TASK REQUIREMENTS – Your reply should hold every entry below exactly as written and none of the pictures.

SOURCE DATA –
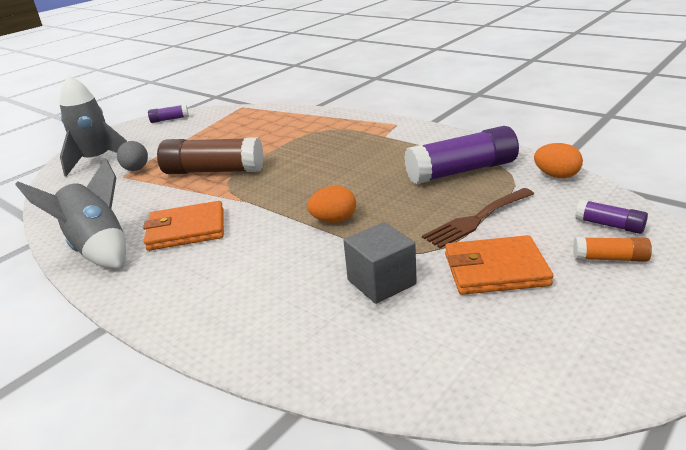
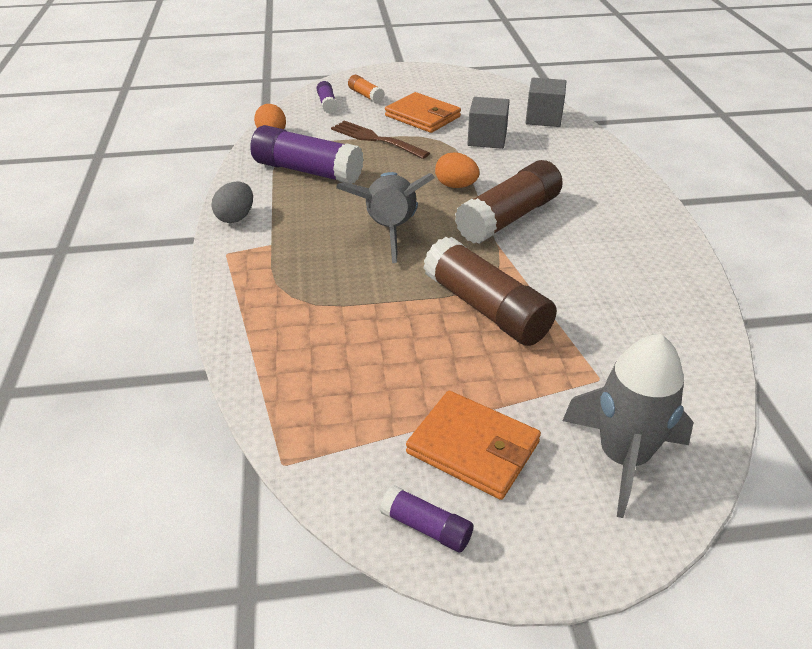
camera: 140 degrees left, 10 degrees up
(98, 248) = (666, 267): grey rocket -> grey rocket (390, 230)
(136, 169) = (574, 381): grey egg -> grey egg (236, 217)
(186, 229) = (575, 242): orange wallet -> orange wallet (473, 448)
(257, 220) = (508, 218): none -> brown glue stick
(363, 361) = (543, 118): none -> grey cube
(477, 219) = (376, 139): brown fork -> brown fork turned 150 degrees counterclockwise

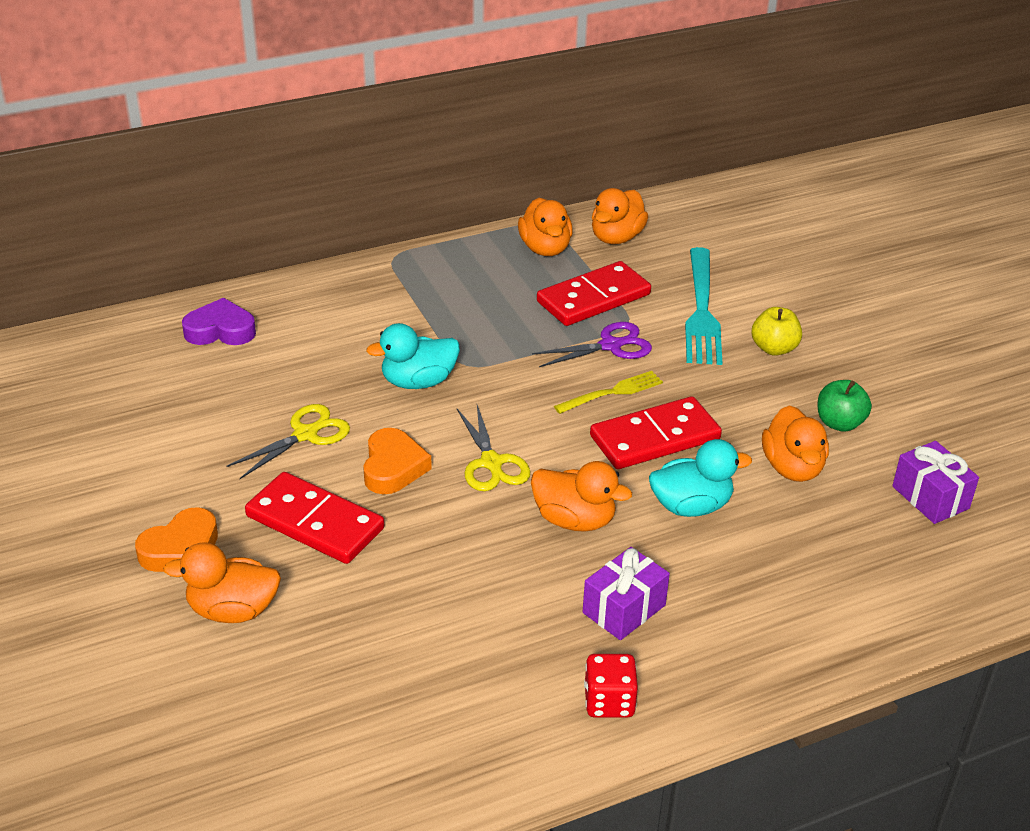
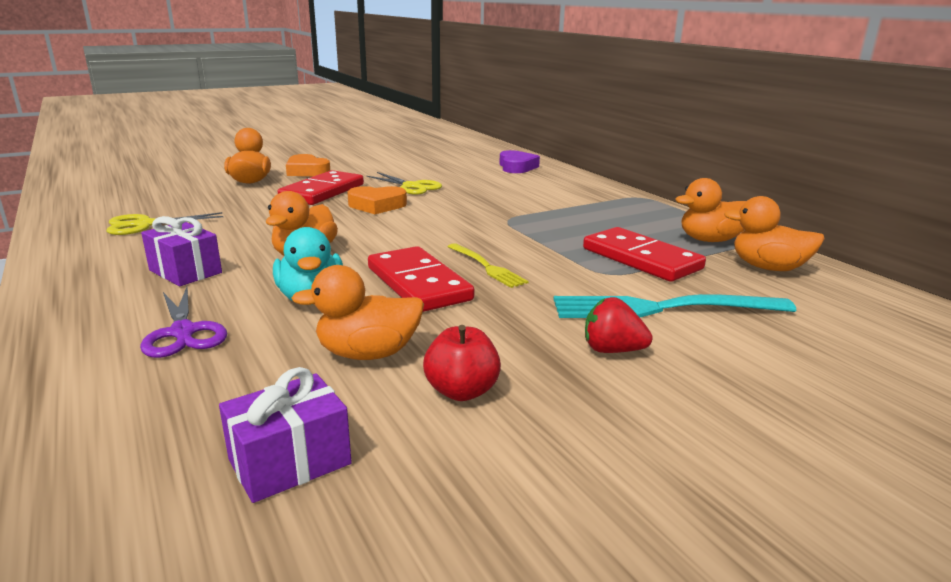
camera: 85 degrees right, 15 degrees down
(418, 382) = (479, 208): turquoise duck -> none
(492, 463) = (380, 229): yellow scissors -> yellow scissors (144, 225)
(609, 702) = (85, 267): red dice -> none
(611, 345) = (564, 266): purple scissors -> purple scissors (183, 333)
(774, 348) = (612, 350): yellow apple -> red strawberry
(839, 423) = (462, 391): green apple -> red apple

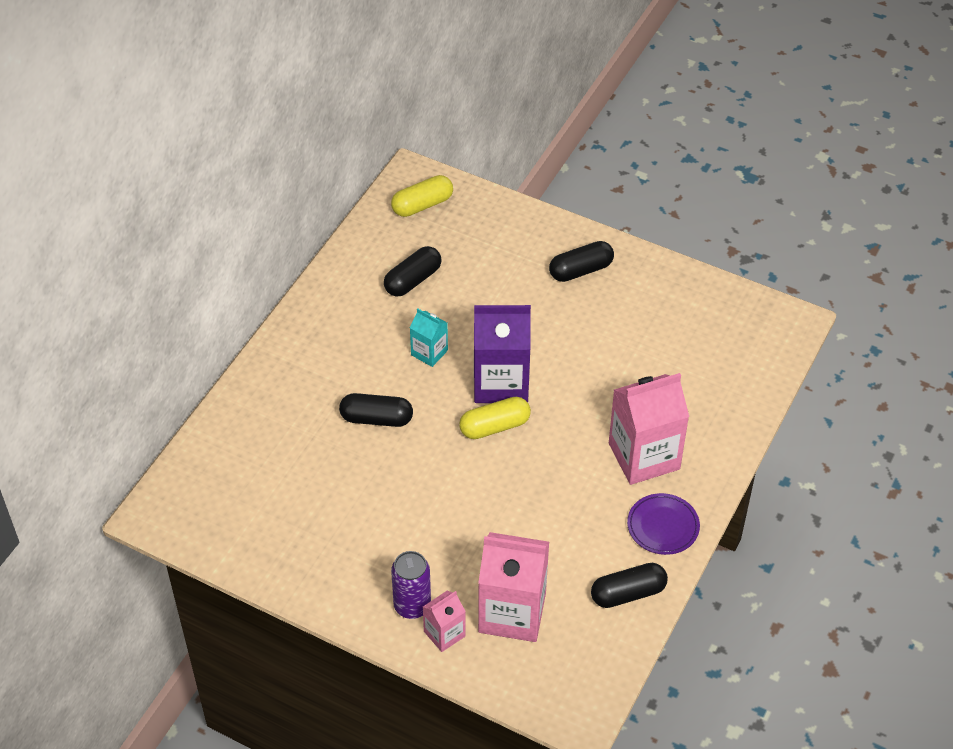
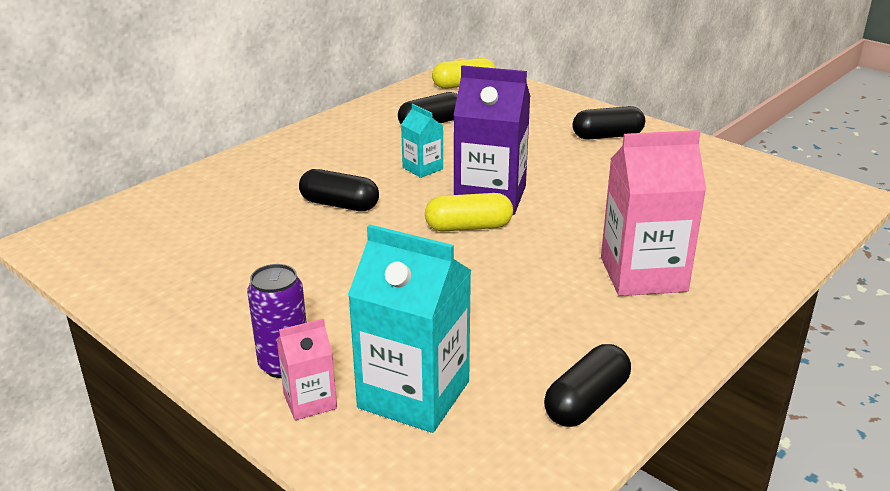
camera: 15 degrees right, 20 degrees down
(512, 612) = (414, 394): pink carton -> turquoise carton
(628, 593) = (586, 402): black capsule -> black capsule turned 45 degrees counterclockwise
(663, 526) = (653, 341): purple plate -> none

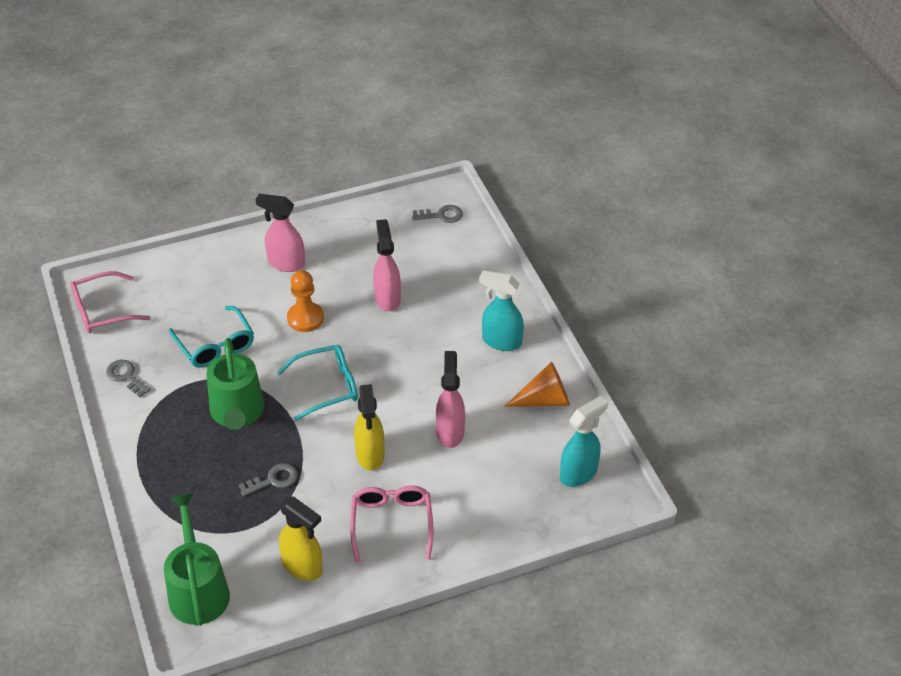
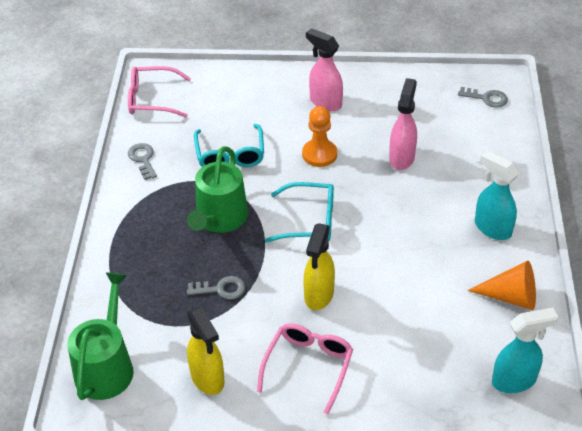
camera: 25 degrees right, 0 degrees up
(450, 432) = (404, 298): pink spray bottle -> none

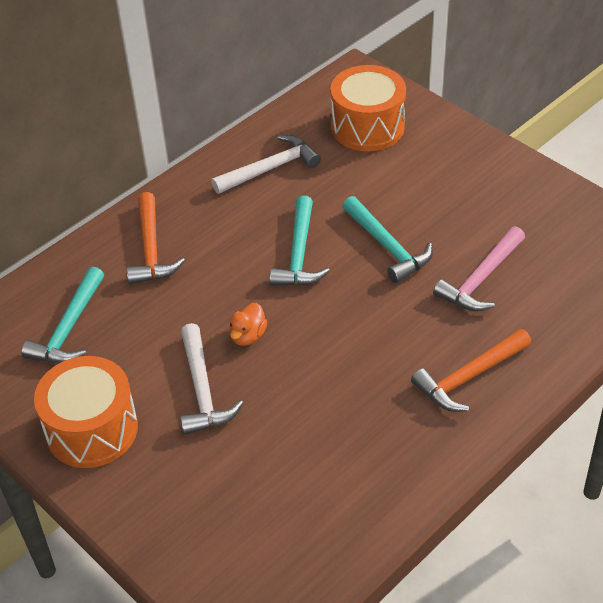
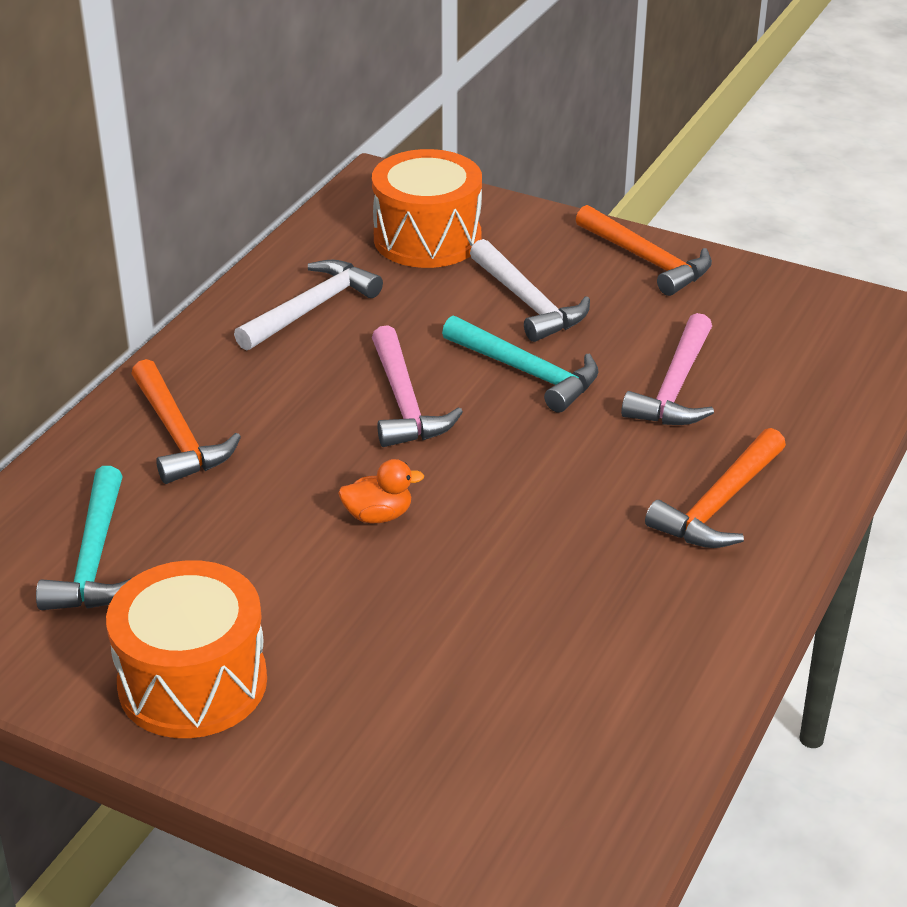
camera: 20 degrees left, 10 degrees down
(202, 390) = (342, 596): white hammer -> white hammer (528, 302)
(248, 336) = (378, 515): orange duck -> orange duck turned 105 degrees counterclockwise
(299, 253) = (404, 402): turquoise hammer -> pink hammer
(508, 172) = (646, 260): none -> orange hammer

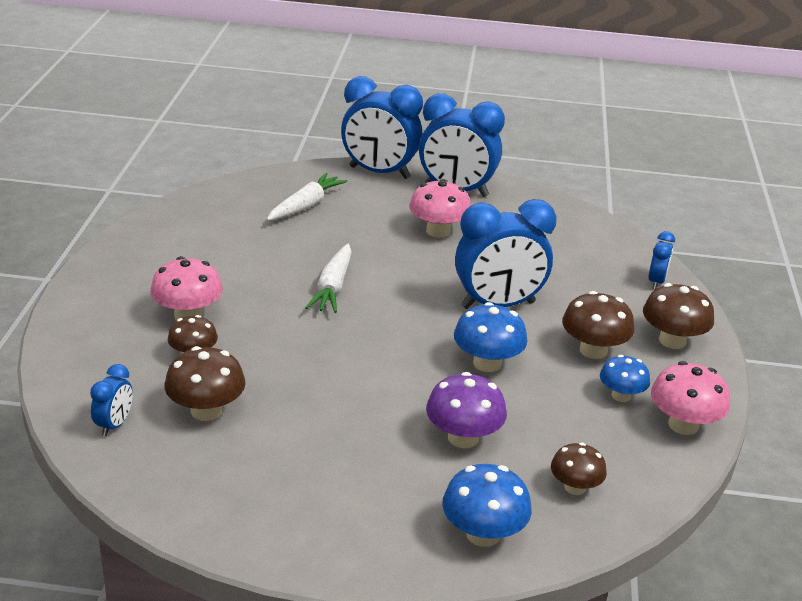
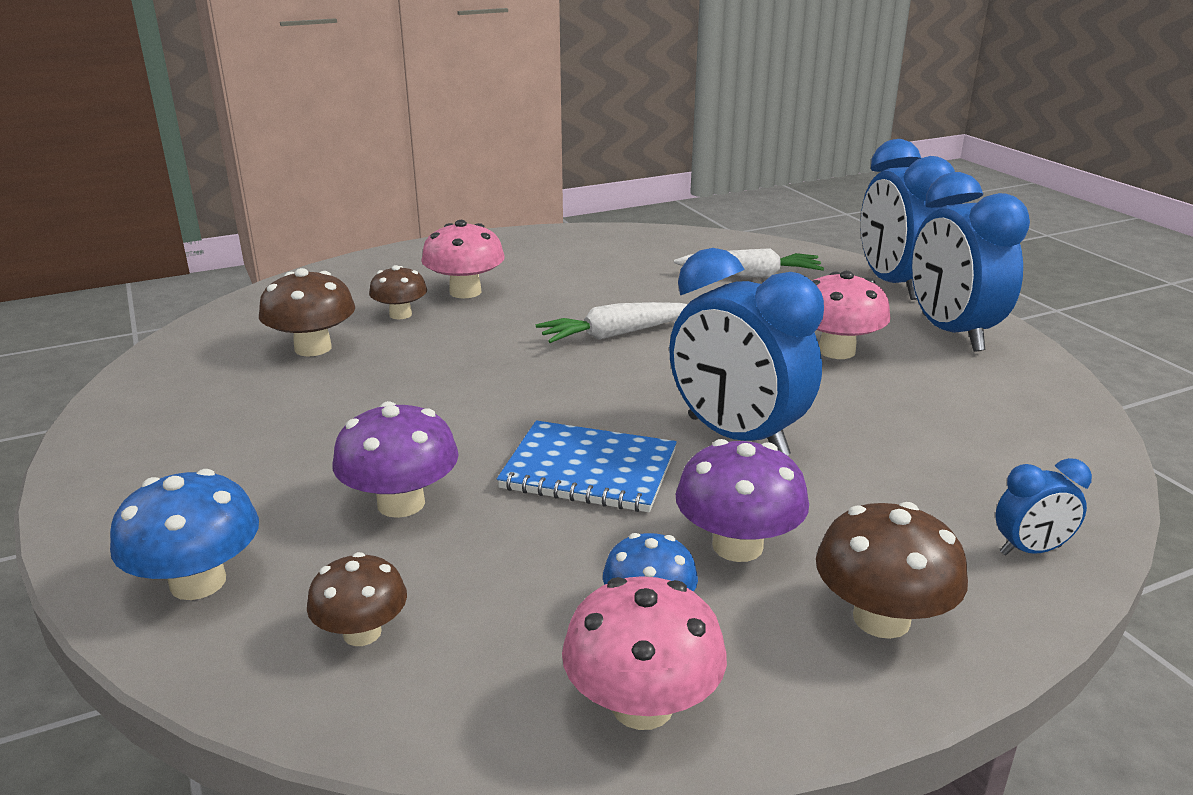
camera: 60 degrees right, 5 degrees down
(114, 425) = (253, 320): blue clock -> none
(487, 363) = (589, 470): blue mushroom -> blue notebook
(593, 350) = (737, 546): brown mushroom -> purple mushroom

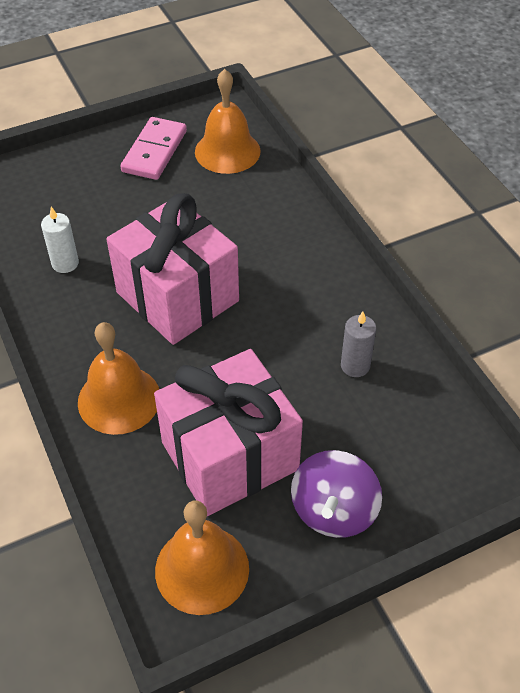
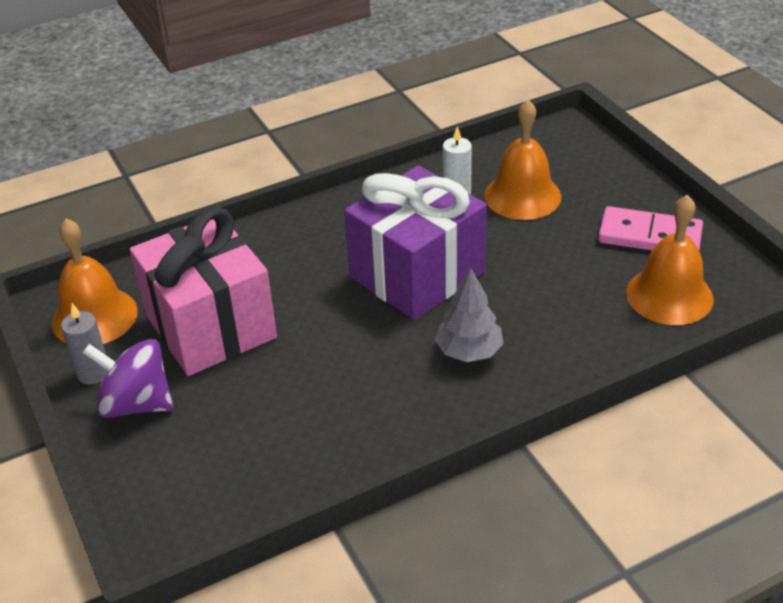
camera: 90 degrees right, 10 degrees down
(119, 399) = (283, 248): orange bell -> orange bell (522, 196)
(177, 296) = (417, 274): pink gift -> purple gift
(280, 268) = (469, 352): none -> grey tree
(355, 366) = (320, 420): grey candle -> grey candle (93, 373)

YOUR RESPONSE –
camera: 140 degrees left, 10 degrees up
(98, 248) = (666, 267): grey rocket -> grey rocket (390, 230)
(136, 169) = (574, 381): grey egg -> grey egg (236, 217)
(186, 229) = (575, 242): orange wallet -> orange wallet (473, 448)
(257, 220) = (508, 218): none -> brown glue stick
(363, 361) = (543, 118): none -> grey cube
(477, 219) = (376, 139): brown fork -> brown fork turned 150 degrees counterclockwise

camera: 85 degrees right, 15 degrees down
(418, 382) = (479, 208): turquoise duck -> none
(492, 463) = (380, 229): yellow scissors -> yellow scissors (144, 225)
(609, 702) = (85, 267): red dice -> none
(611, 345) = (564, 266): purple scissors -> purple scissors (183, 333)
(774, 348) = (612, 350): yellow apple -> red strawberry
(839, 423) = (462, 391): green apple -> red apple

camera: 15 degrees right, 20 degrees down
(512, 612) = (414, 394): pink carton -> turquoise carton
(628, 593) = (586, 402): black capsule -> black capsule turned 45 degrees counterclockwise
(663, 526) = (653, 341): purple plate -> none

camera: 25 degrees right, 0 degrees up
(450, 432) = (404, 298): pink spray bottle -> none

camera: 20 degrees left, 10 degrees down
(202, 390) = (342, 596): white hammer -> white hammer (528, 302)
(248, 336) = (378, 515): orange duck -> orange duck turned 105 degrees counterclockwise
(299, 253) = (404, 402): turquoise hammer -> pink hammer
(508, 172) = (646, 260): none -> orange hammer

camera: 60 degrees right, 5 degrees down
(114, 425) = (253, 320): blue clock -> none
(487, 363) = (589, 470): blue mushroom -> blue notebook
(593, 350) = (737, 546): brown mushroom -> purple mushroom

camera: 90 degrees right, 10 degrees down
(119, 399) = (283, 248): orange bell -> orange bell (522, 196)
(177, 296) = (417, 274): pink gift -> purple gift
(280, 268) = (469, 352): none -> grey tree
(355, 366) = (320, 420): grey candle -> grey candle (93, 373)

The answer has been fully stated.